#### Available records

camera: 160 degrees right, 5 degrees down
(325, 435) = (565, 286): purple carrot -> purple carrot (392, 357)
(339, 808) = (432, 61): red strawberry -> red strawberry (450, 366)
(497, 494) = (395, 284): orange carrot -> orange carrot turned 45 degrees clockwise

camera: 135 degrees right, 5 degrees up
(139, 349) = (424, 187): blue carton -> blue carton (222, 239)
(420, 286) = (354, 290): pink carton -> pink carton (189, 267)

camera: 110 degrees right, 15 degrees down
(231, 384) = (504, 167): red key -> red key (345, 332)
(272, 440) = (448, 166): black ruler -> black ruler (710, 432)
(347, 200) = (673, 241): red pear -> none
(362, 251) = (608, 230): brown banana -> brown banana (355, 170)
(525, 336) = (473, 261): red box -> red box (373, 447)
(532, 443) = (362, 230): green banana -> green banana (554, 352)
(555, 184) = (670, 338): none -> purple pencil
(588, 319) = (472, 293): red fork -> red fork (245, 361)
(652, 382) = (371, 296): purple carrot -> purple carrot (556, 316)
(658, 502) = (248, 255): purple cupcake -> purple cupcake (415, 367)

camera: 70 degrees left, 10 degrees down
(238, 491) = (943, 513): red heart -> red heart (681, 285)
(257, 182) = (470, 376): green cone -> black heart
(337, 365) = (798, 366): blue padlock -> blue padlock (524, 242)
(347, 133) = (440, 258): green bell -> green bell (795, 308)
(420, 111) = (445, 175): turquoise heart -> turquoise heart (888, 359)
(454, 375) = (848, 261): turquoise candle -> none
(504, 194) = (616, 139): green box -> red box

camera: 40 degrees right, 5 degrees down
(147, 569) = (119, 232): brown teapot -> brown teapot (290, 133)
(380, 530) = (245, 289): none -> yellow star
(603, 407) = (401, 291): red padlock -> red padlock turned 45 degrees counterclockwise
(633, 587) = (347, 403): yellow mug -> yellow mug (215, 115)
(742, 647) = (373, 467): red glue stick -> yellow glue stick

########

* What to produce *
Only a number is wanted here: the tally of lines in the entries that include the word "right".

* Solution to this exercise *
4